→ PROVIDED INFORMATION:
++++

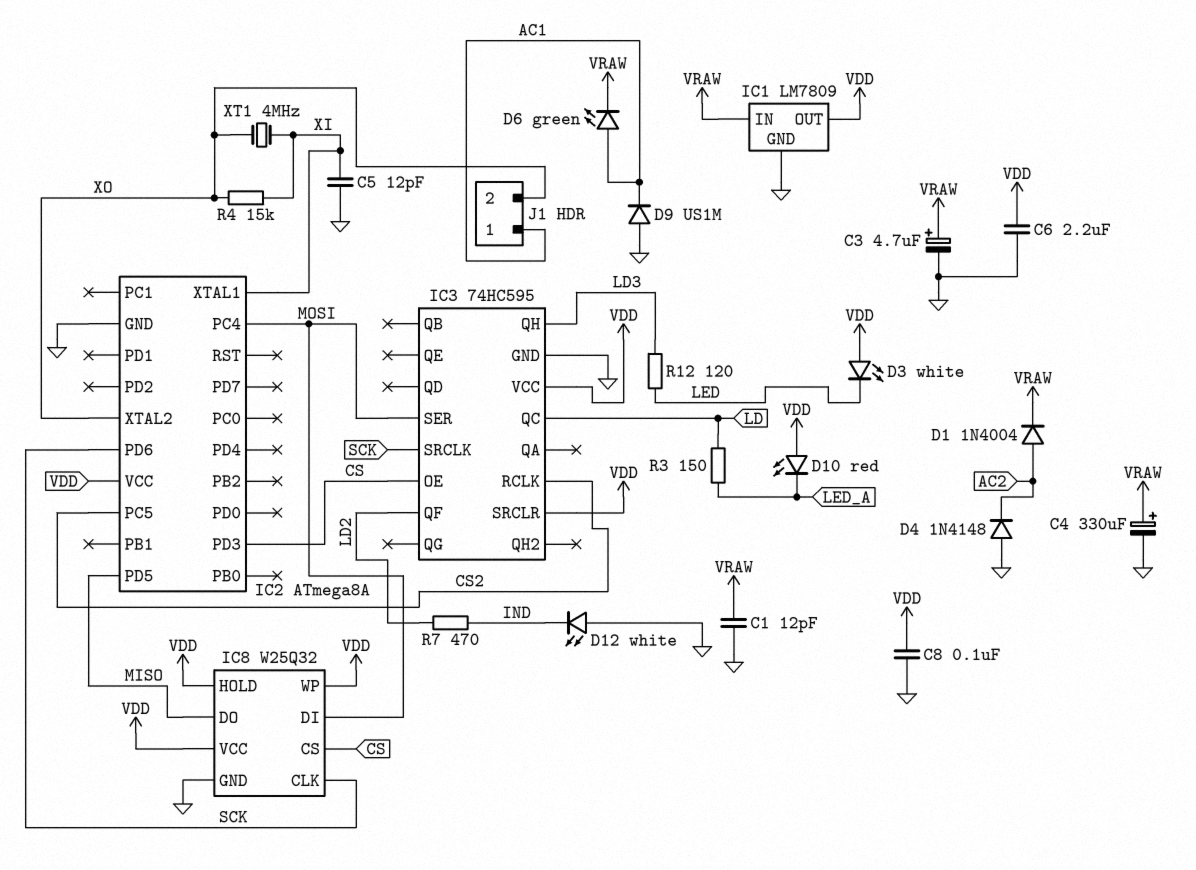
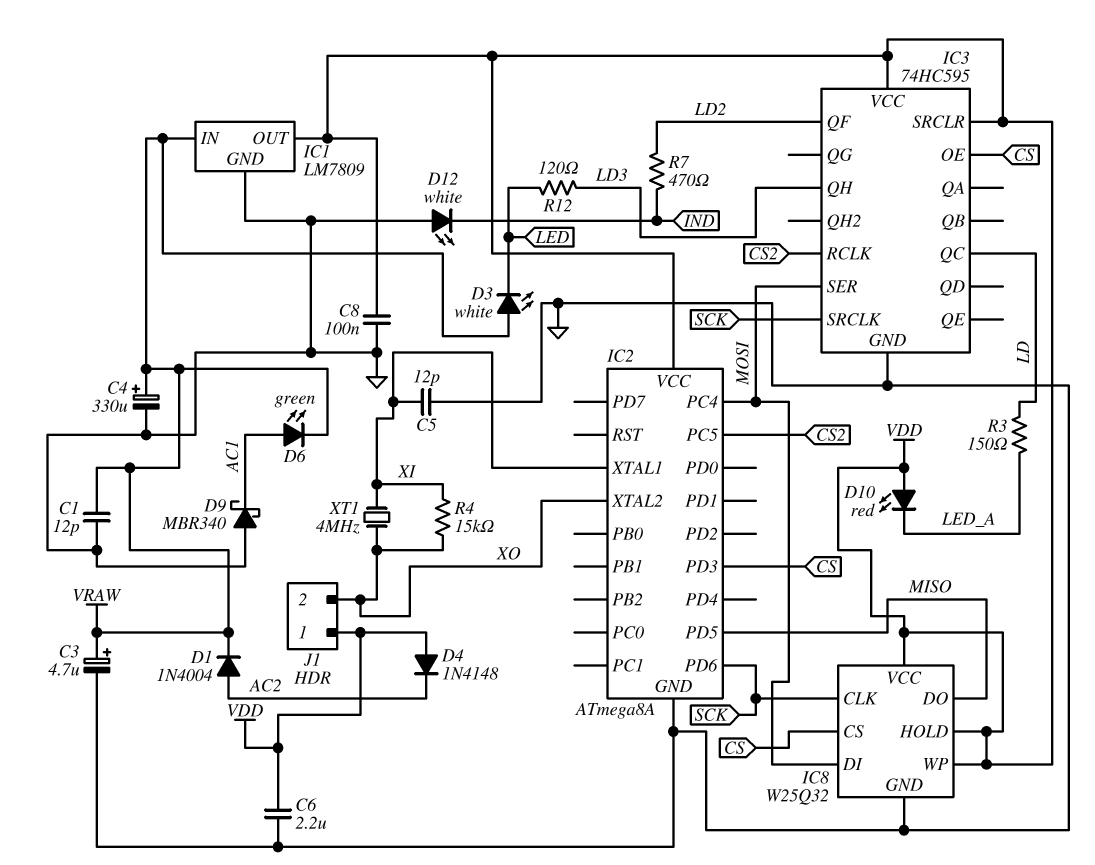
D3: LED white (A VDD, K LED) -> LED white (A VRAW, K LED)
D4: diode 1N4148 (A GND, K AC2) -> diode 1N4148 (A VDD, K AC2)
D9: diode US1M (A GND, K AC1) -> schottky MBR340 (A GND, K AC1)
J1 pin 1: AC1 -> VDD

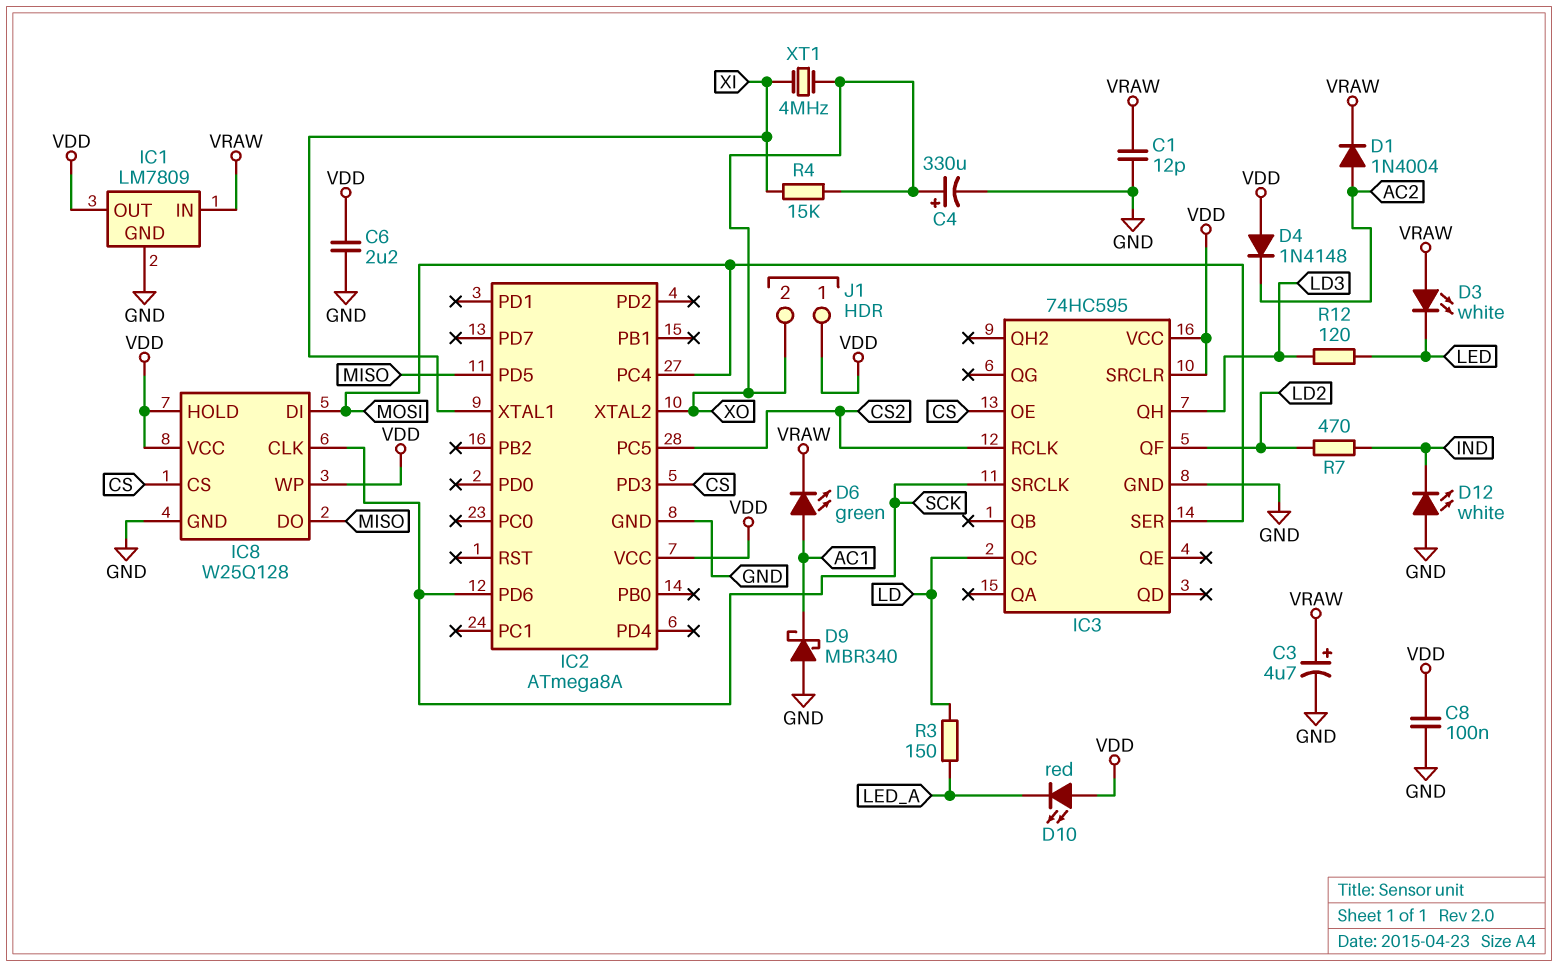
C4: 330uF (plus VRAW, minus GND) -> 330uF (plus XO, minus GND)
C5: 12pF (GND, XI) -> none
IC8: W25Q32 -> W25Q128

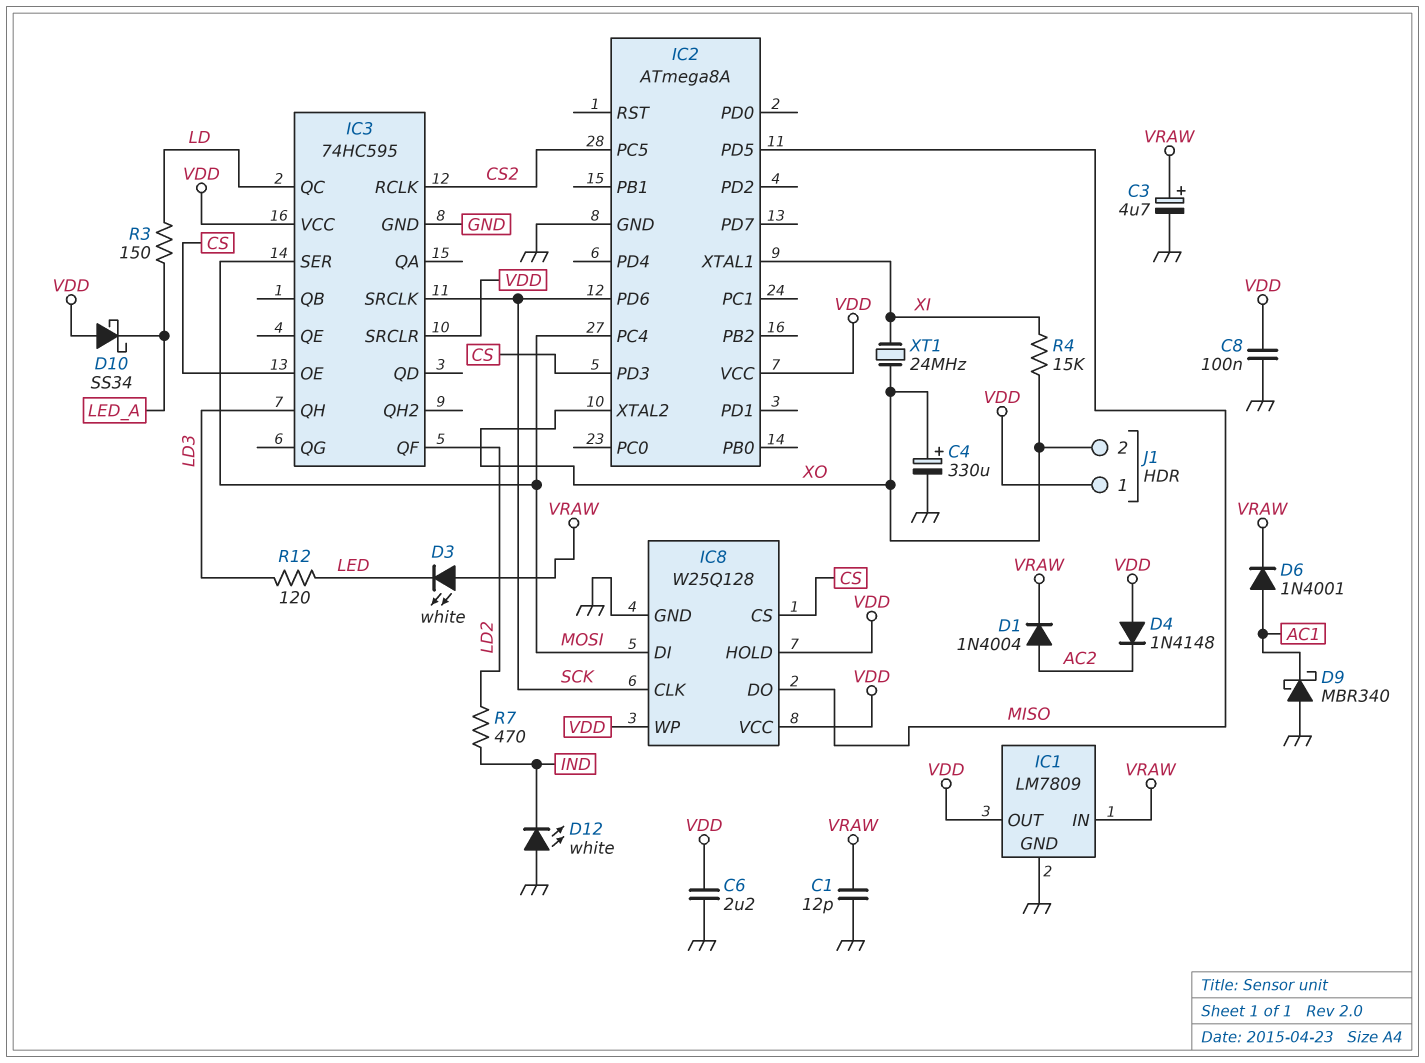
D6: LED green (A AC1, K VRAW) -> diode 1N4001 (A AC1, K VRAW)
D10: LED red (A VDD, K LED_A) -> schottky SS34 (A VDD, K LED_A)
XT1: 4MHz (XI, XO) -> 24MHz (XI, XO)

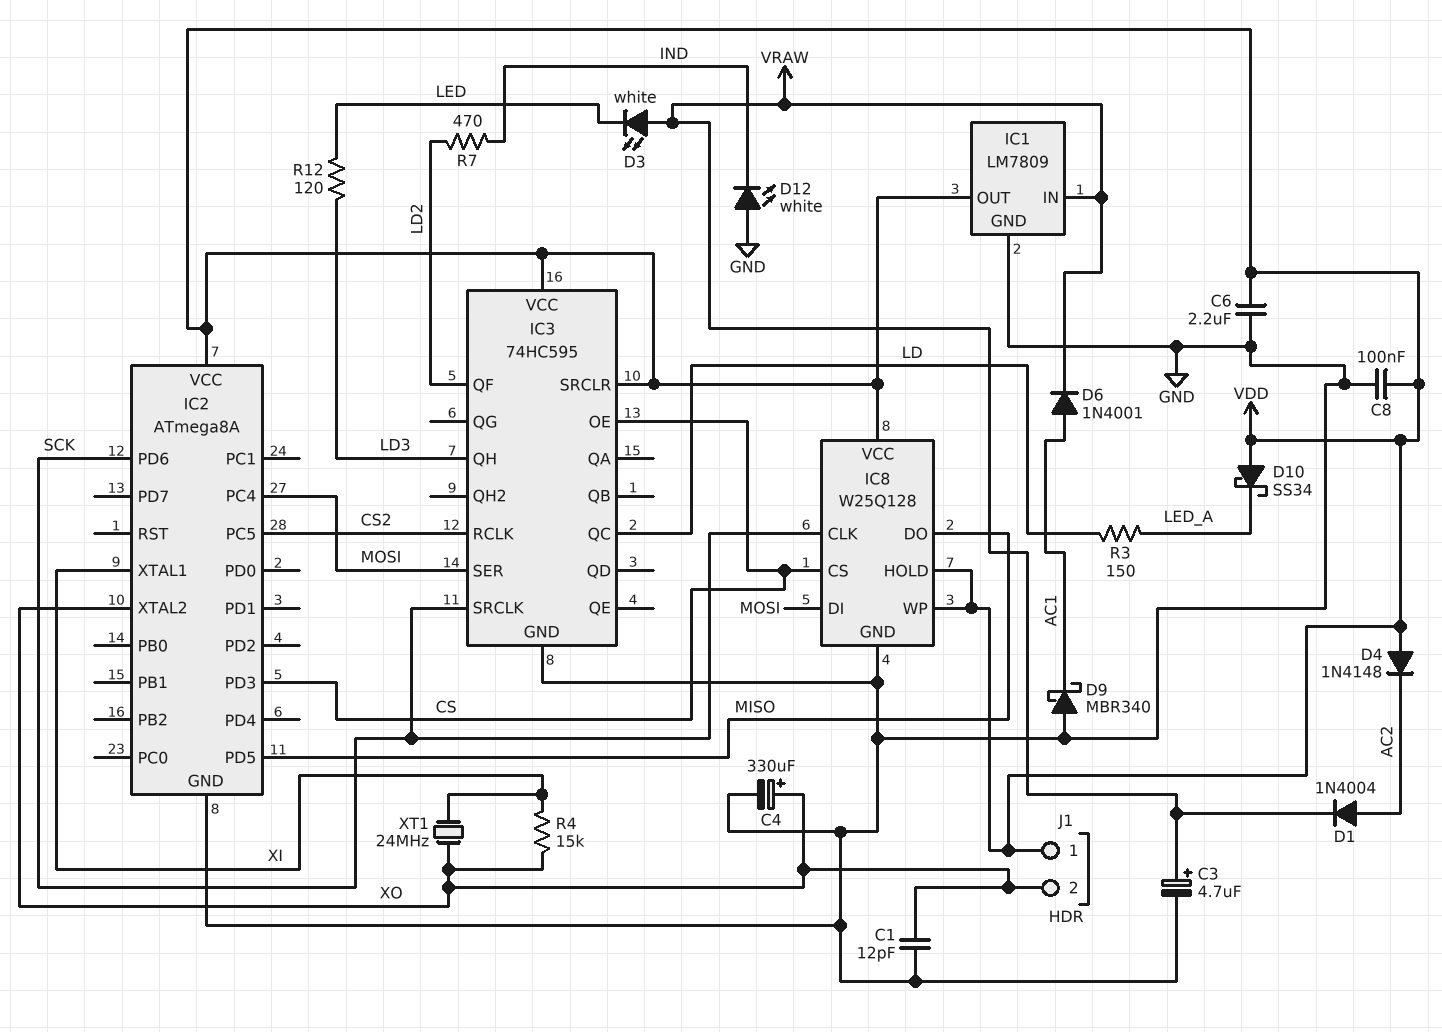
C1: 12pF (GND, VRAW) -> 12pF (GND, XO)

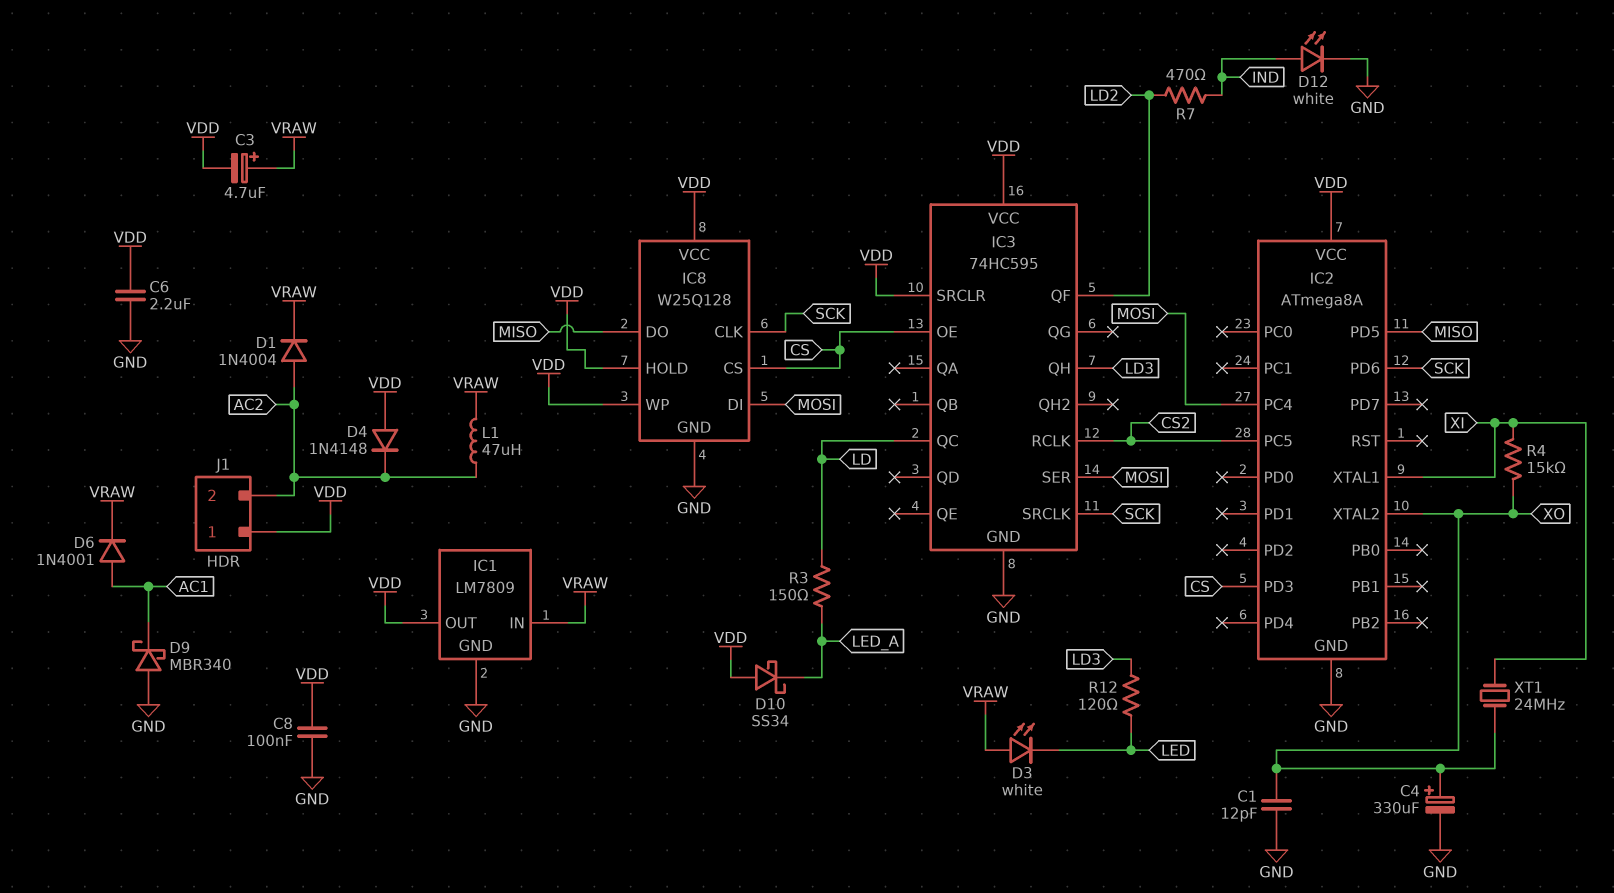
C3: 4.7uF (plus VRAW, minus GND) -> 4.7uF (plus VRAW, minus VDD)
D12: LED white (A GND, K IND) -> LED white (A IND, K GND)
J1 pin 2: XO -> AC2
L1: none -> 47uH (AC2, VRAW)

++++

→ WHAT TO WORK ON:
Look over the records above and copy each line that includes the string "none".

→ WRITTEN REPLY:
C5: 12pF (GND, XI) -> none
L1: none -> 47uH (AC2, VRAW)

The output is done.